A faithful copy of all the data is required; pictures should not be included.

» **Records for processing**:
[Start of section]
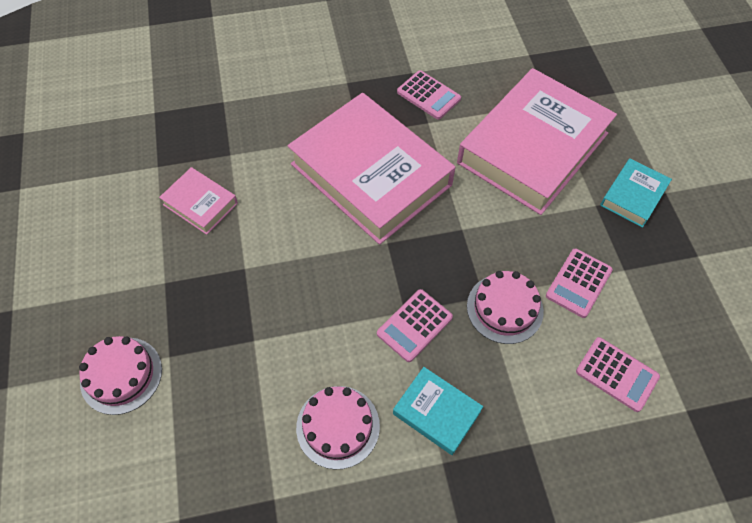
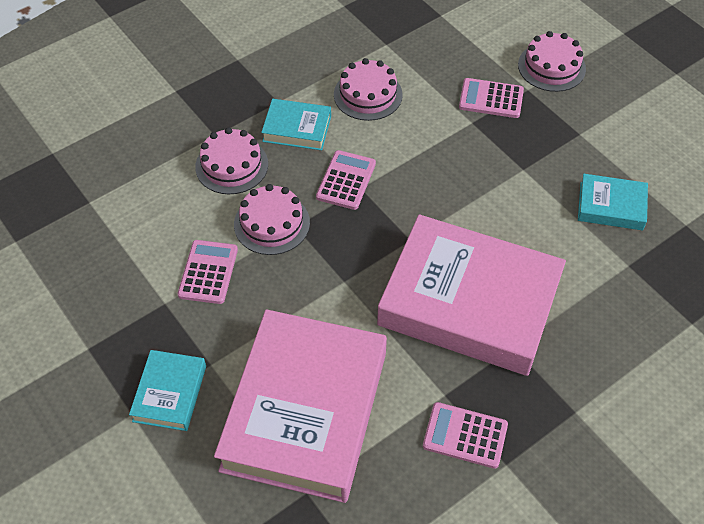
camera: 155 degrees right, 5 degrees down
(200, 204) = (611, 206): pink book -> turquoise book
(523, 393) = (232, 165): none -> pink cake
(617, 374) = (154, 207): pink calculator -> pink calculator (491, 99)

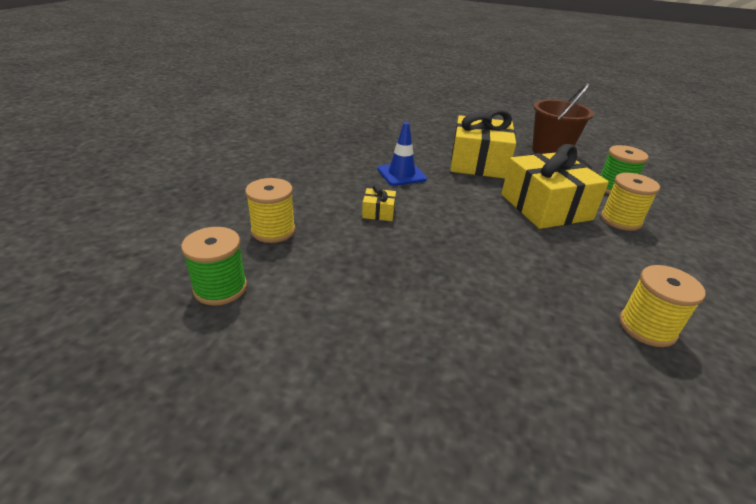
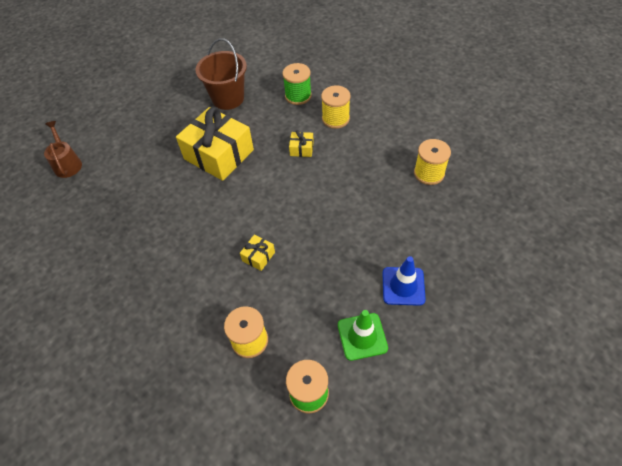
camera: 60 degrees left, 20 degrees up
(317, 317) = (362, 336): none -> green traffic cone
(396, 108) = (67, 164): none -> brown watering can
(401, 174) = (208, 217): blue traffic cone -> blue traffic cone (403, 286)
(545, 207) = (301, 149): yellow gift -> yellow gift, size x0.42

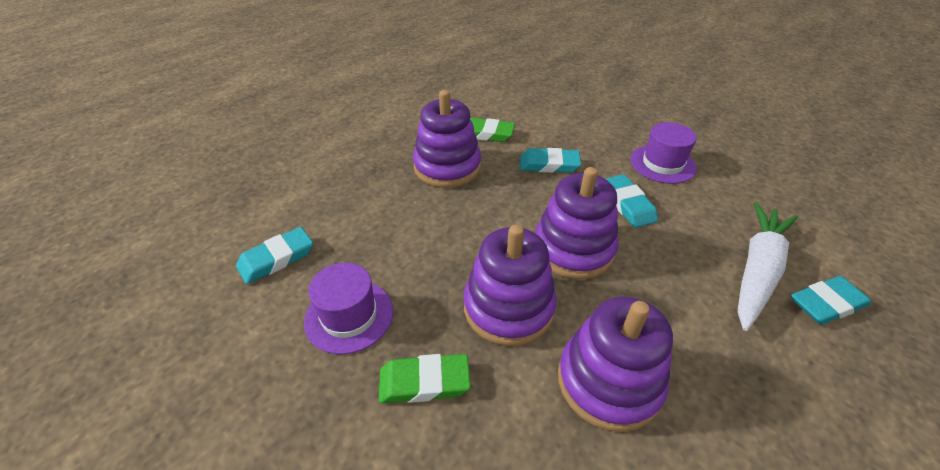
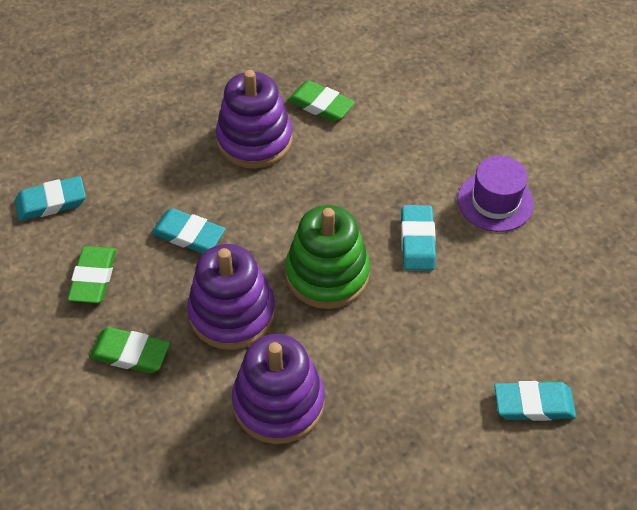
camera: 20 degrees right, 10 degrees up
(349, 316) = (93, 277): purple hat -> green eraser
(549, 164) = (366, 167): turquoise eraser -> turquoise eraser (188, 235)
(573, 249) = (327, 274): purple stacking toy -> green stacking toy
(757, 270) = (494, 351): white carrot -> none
[End of section]
» **Answer for this exercise**:
camera: 155 degrees right, 5 degrees down
(200, 204) = (611, 206): pink book -> turquoise book
(523, 393) = (232, 165): none -> pink cake
(617, 374) = (154, 207): pink calculator -> pink calculator (491, 99)

camera: 60 degrees left, 20 degrees up
(317, 317) = (362, 336): none -> green traffic cone
(396, 108) = (67, 164): none -> brown watering can
(401, 174) = (208, 217): blue traffic cone -> blue traffic cone (403, 286)
(545, 207) = (301, 149): yellow gift -> yellow gift, size x0.42

camera: 20 degrees right, 10 degrees up
(349, 316) = (93, 277): purple hat -> green eraser
(549, 164) = (366, 167): turquoise eraser -> turquoise eraser (188, 235)
(573, 249) = (327, 274): purple stacking toy -> green stacking toy
(757, 270) = (494, 351): white carrot -> none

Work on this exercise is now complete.